INPUT:
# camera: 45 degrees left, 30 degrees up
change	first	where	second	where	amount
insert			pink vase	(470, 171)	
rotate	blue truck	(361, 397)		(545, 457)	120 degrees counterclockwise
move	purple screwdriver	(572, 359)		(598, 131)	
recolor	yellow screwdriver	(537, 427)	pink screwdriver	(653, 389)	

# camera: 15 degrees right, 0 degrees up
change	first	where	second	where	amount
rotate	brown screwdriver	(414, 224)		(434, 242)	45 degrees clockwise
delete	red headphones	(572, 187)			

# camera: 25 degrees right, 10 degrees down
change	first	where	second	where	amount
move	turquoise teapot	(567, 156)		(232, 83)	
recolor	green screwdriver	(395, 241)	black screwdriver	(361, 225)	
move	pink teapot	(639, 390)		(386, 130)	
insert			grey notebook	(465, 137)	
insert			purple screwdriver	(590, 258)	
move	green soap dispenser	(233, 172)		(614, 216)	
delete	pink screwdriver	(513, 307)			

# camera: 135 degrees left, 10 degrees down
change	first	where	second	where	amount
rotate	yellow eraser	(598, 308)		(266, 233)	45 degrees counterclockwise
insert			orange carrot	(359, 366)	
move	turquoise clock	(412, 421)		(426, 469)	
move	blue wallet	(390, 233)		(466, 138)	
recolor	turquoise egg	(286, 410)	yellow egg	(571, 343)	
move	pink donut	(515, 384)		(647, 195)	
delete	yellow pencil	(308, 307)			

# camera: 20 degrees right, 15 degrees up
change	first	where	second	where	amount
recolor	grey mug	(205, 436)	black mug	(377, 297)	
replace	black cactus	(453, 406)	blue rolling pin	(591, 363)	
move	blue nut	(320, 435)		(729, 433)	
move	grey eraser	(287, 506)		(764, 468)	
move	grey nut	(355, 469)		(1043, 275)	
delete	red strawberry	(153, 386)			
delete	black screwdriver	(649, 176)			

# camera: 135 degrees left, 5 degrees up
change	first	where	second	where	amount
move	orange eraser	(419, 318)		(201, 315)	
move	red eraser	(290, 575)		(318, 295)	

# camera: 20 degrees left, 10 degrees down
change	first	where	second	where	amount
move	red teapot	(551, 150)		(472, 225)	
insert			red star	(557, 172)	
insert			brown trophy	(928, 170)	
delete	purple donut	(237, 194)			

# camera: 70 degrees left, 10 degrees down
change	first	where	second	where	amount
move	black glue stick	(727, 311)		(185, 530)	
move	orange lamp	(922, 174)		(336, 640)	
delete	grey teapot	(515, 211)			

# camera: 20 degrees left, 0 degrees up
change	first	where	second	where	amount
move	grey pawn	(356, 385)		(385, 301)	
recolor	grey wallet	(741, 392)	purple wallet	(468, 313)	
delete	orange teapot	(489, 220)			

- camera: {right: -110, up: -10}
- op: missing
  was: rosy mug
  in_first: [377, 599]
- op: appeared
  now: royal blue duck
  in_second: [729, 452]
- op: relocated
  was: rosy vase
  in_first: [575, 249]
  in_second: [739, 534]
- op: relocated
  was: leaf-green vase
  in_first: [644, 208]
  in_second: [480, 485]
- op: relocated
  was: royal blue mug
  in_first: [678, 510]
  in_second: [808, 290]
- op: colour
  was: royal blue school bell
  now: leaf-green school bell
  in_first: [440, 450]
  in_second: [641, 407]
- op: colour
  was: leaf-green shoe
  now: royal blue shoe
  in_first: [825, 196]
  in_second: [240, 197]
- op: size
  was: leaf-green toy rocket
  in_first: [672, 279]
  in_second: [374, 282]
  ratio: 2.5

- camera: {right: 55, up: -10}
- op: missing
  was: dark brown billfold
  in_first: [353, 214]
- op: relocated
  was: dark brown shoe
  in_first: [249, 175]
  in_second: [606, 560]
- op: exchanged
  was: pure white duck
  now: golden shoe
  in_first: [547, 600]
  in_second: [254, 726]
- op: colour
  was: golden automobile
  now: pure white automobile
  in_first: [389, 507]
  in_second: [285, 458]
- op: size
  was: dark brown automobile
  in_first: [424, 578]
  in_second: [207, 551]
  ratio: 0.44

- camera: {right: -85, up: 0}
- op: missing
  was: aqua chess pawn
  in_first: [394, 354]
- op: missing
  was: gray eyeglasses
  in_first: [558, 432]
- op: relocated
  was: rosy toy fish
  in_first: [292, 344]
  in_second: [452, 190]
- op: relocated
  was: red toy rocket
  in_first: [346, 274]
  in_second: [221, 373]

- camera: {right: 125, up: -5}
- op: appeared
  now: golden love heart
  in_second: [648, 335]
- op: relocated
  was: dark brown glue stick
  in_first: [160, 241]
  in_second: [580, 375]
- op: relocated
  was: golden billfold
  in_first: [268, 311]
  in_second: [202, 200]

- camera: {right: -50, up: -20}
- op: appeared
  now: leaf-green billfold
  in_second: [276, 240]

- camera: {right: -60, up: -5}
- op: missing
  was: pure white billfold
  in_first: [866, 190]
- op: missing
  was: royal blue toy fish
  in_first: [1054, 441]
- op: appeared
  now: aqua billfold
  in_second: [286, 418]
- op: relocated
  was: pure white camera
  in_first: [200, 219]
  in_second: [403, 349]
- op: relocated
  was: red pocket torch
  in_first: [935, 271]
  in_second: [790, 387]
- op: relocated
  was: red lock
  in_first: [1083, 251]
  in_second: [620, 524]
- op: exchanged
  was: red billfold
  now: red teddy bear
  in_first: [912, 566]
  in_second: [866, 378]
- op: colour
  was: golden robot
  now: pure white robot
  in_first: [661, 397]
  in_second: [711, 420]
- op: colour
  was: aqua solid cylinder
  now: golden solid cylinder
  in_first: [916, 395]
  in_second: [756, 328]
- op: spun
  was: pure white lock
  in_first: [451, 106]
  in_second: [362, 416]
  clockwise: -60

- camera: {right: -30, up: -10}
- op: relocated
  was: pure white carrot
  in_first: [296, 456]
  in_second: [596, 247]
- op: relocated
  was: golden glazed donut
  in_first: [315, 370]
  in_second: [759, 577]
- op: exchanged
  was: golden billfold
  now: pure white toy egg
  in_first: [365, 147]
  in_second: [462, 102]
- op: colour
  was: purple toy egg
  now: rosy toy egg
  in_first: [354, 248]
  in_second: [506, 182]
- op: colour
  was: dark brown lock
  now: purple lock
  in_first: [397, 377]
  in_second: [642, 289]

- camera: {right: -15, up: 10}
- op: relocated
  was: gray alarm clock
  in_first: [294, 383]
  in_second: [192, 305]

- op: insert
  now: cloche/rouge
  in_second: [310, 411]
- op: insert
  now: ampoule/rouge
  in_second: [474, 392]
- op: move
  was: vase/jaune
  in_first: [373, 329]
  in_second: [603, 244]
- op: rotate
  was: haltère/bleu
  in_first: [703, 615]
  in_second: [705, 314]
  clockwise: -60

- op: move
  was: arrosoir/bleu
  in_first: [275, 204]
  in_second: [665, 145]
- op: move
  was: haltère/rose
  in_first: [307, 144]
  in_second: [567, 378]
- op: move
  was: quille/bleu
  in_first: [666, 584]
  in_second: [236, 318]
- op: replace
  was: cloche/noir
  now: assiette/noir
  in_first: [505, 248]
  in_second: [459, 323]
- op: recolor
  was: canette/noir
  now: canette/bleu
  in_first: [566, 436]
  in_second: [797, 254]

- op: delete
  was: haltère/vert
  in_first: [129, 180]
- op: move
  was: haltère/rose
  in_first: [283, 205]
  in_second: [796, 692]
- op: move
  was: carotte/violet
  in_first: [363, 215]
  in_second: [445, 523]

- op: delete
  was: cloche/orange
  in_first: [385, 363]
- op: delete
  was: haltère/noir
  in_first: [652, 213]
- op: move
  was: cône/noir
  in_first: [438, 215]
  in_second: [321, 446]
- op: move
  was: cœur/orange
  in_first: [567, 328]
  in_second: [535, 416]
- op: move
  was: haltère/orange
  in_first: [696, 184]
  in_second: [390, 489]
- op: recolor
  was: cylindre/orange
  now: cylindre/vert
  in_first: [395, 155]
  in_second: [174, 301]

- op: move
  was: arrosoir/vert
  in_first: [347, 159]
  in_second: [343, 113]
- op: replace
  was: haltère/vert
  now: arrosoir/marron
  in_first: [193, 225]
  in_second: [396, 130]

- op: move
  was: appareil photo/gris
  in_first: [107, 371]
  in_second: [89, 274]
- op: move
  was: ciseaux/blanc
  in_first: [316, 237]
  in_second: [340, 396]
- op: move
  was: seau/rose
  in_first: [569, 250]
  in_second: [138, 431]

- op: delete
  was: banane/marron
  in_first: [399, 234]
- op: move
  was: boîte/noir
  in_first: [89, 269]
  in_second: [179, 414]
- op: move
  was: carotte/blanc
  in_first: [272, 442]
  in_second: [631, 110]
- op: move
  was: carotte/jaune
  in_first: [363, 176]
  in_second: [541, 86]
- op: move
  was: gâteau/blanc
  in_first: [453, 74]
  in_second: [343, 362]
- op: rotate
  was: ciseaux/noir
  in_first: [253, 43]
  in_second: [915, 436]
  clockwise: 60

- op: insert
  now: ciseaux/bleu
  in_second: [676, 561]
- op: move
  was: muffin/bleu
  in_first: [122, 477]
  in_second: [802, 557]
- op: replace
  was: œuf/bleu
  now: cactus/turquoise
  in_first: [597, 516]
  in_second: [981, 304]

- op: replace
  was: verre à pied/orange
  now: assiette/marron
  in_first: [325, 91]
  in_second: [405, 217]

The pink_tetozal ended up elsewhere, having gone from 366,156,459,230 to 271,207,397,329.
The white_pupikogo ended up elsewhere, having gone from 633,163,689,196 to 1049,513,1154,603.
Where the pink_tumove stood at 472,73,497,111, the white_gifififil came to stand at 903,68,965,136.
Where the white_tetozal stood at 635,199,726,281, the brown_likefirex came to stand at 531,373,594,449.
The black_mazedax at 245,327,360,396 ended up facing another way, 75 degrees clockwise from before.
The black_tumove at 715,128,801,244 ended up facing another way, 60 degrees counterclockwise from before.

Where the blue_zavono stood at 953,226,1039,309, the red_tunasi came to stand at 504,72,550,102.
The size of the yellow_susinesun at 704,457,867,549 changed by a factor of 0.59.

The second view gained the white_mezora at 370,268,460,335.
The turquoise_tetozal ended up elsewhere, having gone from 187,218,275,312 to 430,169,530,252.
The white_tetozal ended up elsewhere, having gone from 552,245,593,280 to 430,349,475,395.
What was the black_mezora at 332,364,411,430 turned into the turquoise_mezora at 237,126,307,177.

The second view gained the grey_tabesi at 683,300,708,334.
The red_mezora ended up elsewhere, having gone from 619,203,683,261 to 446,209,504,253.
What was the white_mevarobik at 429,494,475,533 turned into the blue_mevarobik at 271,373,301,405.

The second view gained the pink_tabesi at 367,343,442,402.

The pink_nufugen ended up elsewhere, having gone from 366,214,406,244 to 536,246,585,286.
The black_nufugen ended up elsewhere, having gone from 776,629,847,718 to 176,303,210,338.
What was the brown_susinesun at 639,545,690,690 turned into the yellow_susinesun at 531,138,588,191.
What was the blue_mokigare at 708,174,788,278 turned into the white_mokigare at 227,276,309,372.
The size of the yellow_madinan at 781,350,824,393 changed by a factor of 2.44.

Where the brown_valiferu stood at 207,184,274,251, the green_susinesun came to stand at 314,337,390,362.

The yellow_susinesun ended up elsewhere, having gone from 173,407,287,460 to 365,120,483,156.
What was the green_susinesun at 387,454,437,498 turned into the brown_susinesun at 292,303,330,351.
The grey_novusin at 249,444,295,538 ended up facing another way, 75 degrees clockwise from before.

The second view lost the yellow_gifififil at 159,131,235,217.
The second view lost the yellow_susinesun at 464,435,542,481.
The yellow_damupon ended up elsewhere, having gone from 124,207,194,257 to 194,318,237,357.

TASK DETAILS:
A complete answer lists every line of the listing above that holds the word "school".

EXERCISE RESULT:
  was: royal blue school bell
  now: leaf-green school bell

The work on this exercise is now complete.